Requirement:
Look for "orange" in the material below and show each line that contains it.

# # # # # # #

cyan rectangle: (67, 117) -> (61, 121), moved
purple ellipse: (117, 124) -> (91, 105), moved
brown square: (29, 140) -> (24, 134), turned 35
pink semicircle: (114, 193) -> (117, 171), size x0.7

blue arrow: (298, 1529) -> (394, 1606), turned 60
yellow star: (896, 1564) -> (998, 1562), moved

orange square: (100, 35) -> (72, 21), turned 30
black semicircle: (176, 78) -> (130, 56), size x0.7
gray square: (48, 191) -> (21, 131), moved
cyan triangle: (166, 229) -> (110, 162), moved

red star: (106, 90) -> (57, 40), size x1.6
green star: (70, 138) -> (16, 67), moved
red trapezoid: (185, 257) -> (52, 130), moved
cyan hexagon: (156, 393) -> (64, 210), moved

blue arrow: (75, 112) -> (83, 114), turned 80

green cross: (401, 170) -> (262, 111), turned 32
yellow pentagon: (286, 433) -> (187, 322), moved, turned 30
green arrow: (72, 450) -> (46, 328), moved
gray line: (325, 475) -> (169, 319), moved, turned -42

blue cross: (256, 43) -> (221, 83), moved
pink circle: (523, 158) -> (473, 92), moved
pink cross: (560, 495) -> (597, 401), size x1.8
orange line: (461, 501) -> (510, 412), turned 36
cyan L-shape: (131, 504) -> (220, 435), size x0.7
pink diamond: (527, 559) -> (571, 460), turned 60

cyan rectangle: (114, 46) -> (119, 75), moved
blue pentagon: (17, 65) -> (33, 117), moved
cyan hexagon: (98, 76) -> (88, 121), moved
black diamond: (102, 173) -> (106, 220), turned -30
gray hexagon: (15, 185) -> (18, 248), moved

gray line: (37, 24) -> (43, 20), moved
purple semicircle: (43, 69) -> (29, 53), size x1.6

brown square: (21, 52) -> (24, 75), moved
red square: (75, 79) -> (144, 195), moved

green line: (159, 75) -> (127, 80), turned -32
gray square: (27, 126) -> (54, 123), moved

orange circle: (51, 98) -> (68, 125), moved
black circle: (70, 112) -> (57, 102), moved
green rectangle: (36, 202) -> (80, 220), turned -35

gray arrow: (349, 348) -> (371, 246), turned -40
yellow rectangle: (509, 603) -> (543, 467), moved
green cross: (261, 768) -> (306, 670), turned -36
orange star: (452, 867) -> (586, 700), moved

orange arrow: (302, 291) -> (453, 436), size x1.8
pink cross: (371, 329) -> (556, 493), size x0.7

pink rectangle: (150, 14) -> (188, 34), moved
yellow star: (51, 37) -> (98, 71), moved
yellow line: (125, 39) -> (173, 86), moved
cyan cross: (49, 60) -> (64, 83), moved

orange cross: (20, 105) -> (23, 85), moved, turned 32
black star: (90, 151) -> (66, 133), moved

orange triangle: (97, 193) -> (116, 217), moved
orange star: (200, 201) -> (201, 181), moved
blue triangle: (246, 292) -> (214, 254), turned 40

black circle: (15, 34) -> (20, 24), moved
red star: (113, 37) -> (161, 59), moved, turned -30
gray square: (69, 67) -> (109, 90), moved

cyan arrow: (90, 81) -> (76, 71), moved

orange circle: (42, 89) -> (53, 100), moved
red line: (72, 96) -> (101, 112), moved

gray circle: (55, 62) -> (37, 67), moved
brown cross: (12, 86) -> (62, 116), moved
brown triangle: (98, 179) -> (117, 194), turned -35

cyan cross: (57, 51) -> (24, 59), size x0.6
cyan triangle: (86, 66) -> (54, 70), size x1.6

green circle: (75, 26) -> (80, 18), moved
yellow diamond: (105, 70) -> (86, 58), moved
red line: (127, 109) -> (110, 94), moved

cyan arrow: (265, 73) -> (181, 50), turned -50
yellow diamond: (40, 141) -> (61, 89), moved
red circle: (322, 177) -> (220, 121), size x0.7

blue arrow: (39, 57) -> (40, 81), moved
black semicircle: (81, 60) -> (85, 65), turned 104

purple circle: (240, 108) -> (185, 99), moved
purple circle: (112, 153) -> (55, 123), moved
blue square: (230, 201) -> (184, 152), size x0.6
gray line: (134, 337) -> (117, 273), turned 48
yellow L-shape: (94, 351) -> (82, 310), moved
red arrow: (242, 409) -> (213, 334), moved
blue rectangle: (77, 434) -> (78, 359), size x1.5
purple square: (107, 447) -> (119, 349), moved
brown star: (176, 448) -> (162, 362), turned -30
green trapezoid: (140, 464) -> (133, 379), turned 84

# # # # # # #

Reply to the task:
orange square: (100, 35) -> (72, 21), turned 30
orange line: (461, 501) -> (510, 412), turned 36
orange circle: (51, 98) -> (68, 125), moved
orange star: (452, 867) -> (586, 700), moved
orange arrow: (302, 291) -> (453, 436), size x1.8
orange cross: (20, 105) -> (23, 85), moved, turned 32
orange triangle: (97, 193) -> (116, 217), moved
orange star: (200, 201) -> (201, 181), moved
orange circle: (42, 89) -> (53, 100), moved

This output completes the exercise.